*** INFORMATION PROVIDED
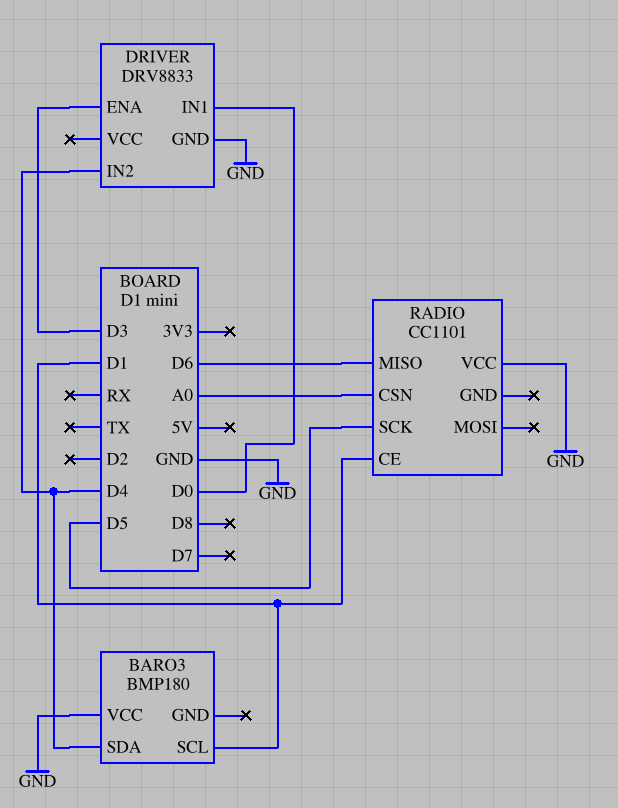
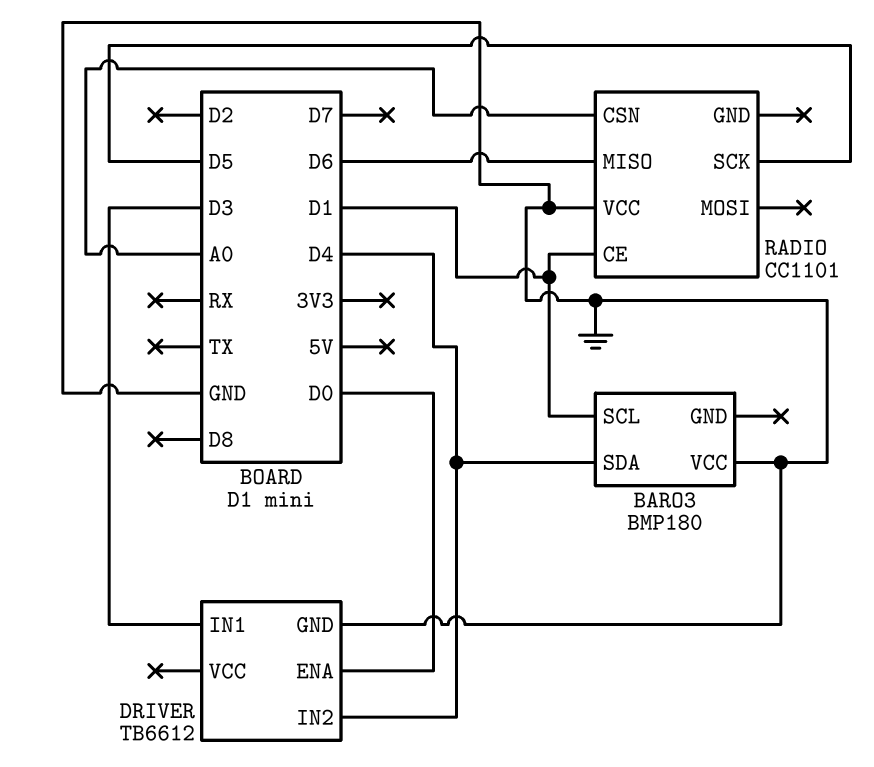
DRIVER: DRV8833 -> TB6612
DRIVER pin ENA: D3 -> D0
DRIVER pin IN1: D0 -> D3

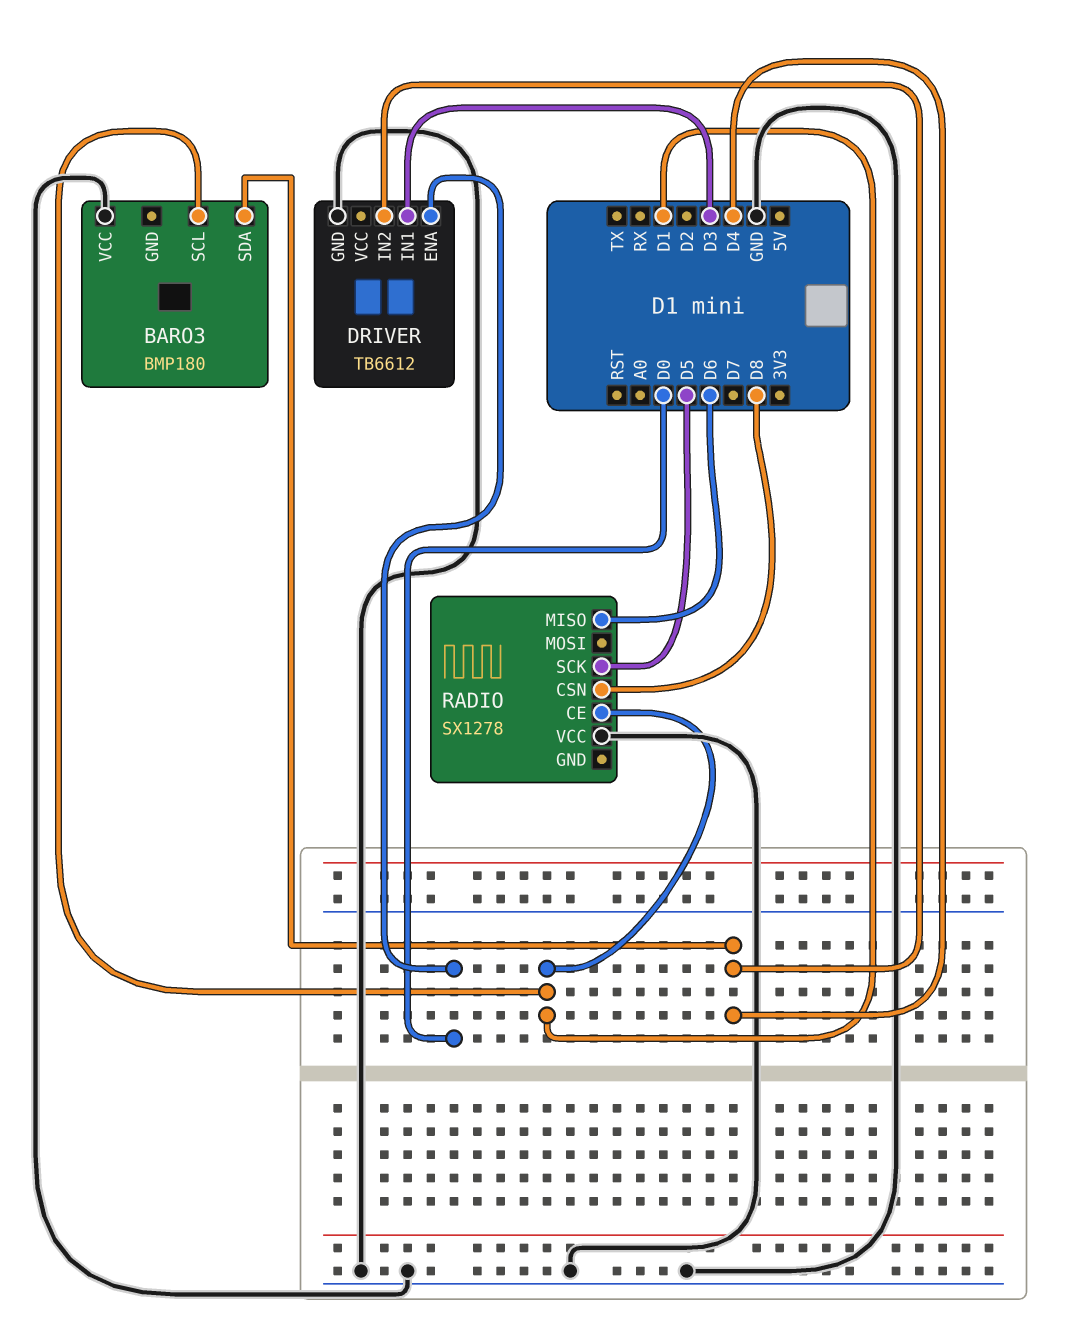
RADIO: CC1101 -> SX1278
RADIO pin CSN: A0 -> D8

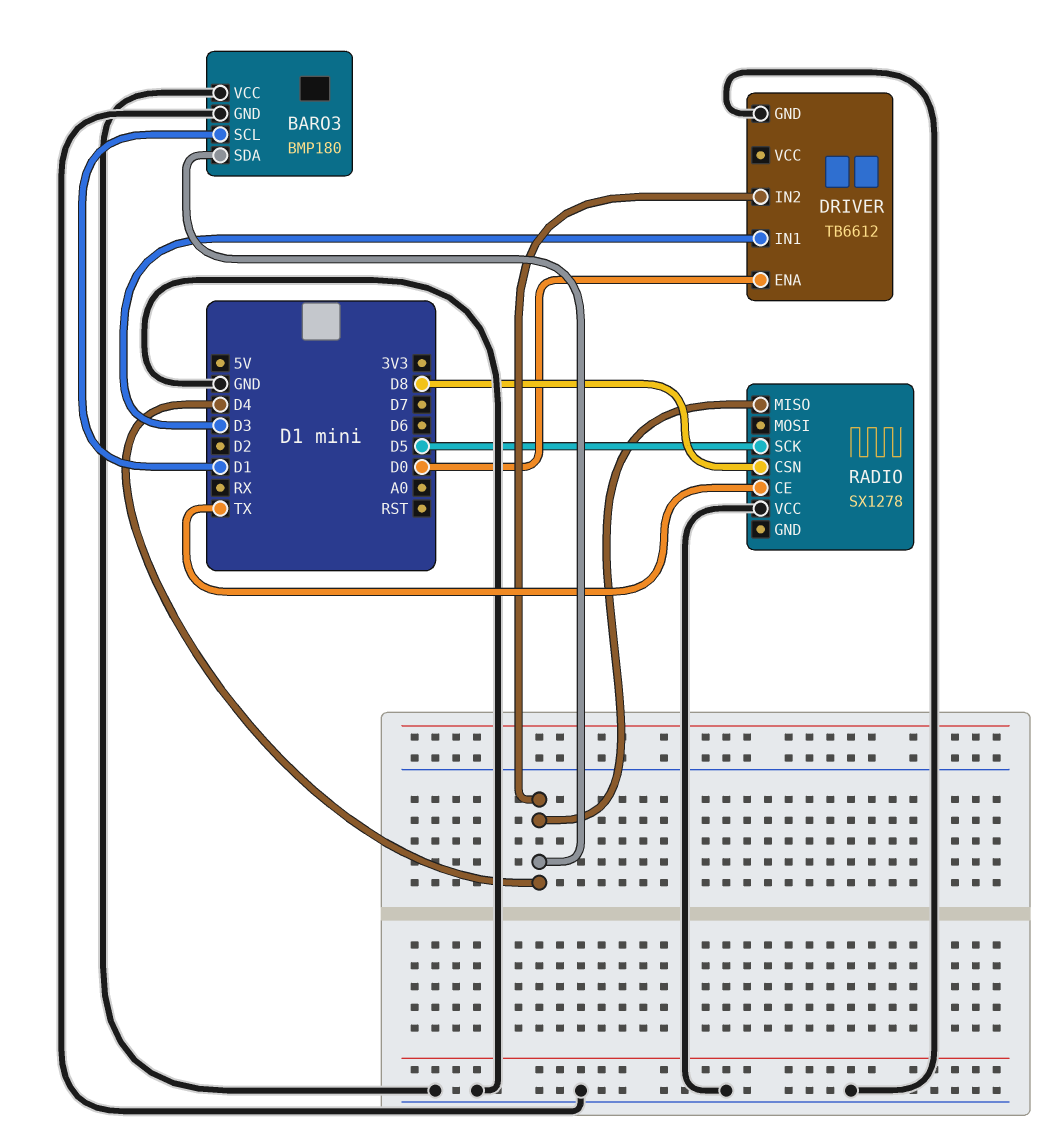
BARO3 pin GND: none -> GND
RADIO pin CE: D1 -> TX
RADIO pin MISO: D6 -> D4

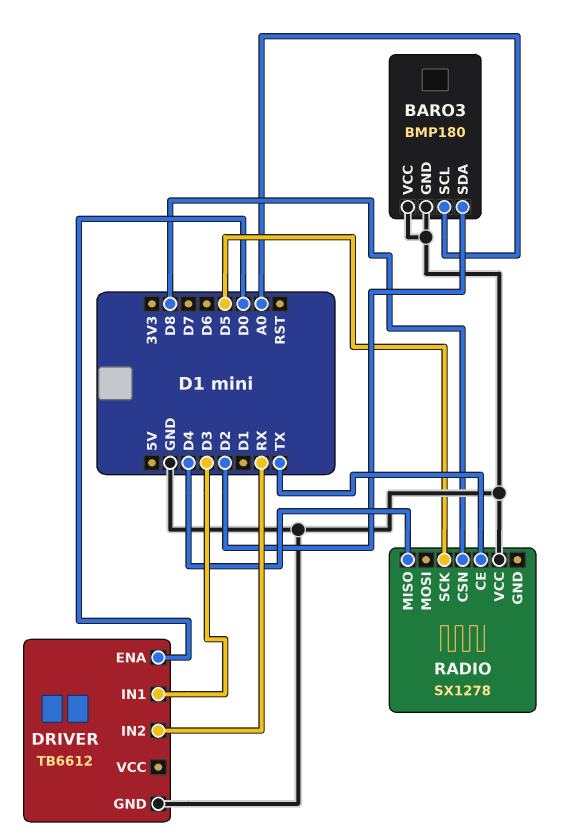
BARO3 pin SCL: D1 -> A0
BARO3 pin SDA: D4 -> D2
DRIVER pin IN2: D4 -> RX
******
▶ _EXERCISE BRIEF_
Return the data word for word without its pictures.

▶ _RESULT OF THIS TASK_
DRIVER: DRV8833 -> TB6612
DRIVER pin ENA: D3 -> D0
DRIVER pin IN1: D0 -> D3

RADIO: CC1101 -> SX1278
RADIO pin CSN: A0 -> D8

BARO3 pin GND: none -> GND
RADIO pin CE: D1 -> TX
RADIO pin MISO: D6 -> D4

BARO3 pin SCL: D1 -> A0
BARO3 pin SDA: D4 -> D2
DRIVER pin IN2: D4 -> RX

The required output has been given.